MATERIAL FOR THIS EXERCISE:
################
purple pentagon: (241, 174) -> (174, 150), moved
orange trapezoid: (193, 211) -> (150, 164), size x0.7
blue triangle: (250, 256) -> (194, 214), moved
################
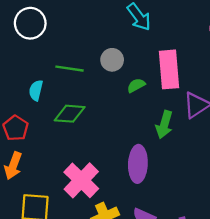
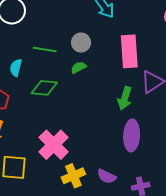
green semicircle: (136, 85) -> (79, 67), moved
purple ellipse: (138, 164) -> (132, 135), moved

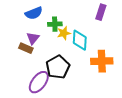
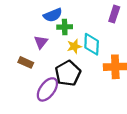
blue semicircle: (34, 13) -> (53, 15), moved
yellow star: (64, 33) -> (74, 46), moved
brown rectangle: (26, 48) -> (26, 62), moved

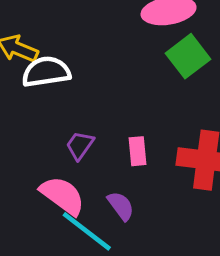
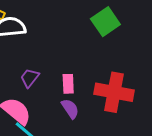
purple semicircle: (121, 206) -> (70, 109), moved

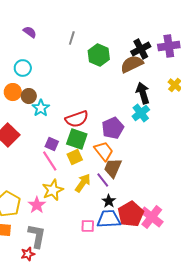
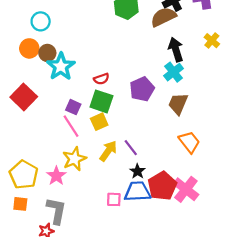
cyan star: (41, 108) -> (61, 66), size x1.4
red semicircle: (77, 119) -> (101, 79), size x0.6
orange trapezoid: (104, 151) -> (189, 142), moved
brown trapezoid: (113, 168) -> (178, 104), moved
################
TRY IT: In the material above, find the line containing "orange trapezoid: (193, 211)" and the line containing "blue triangle: (250, 256)", then write out exactly those two lines and every line between them, and nothing more.

SOLUTION:
orange trapezoid: (193, 211) -> (150, 164), size x0.7
blue triangle: (250, 256) -> (194, 214), moved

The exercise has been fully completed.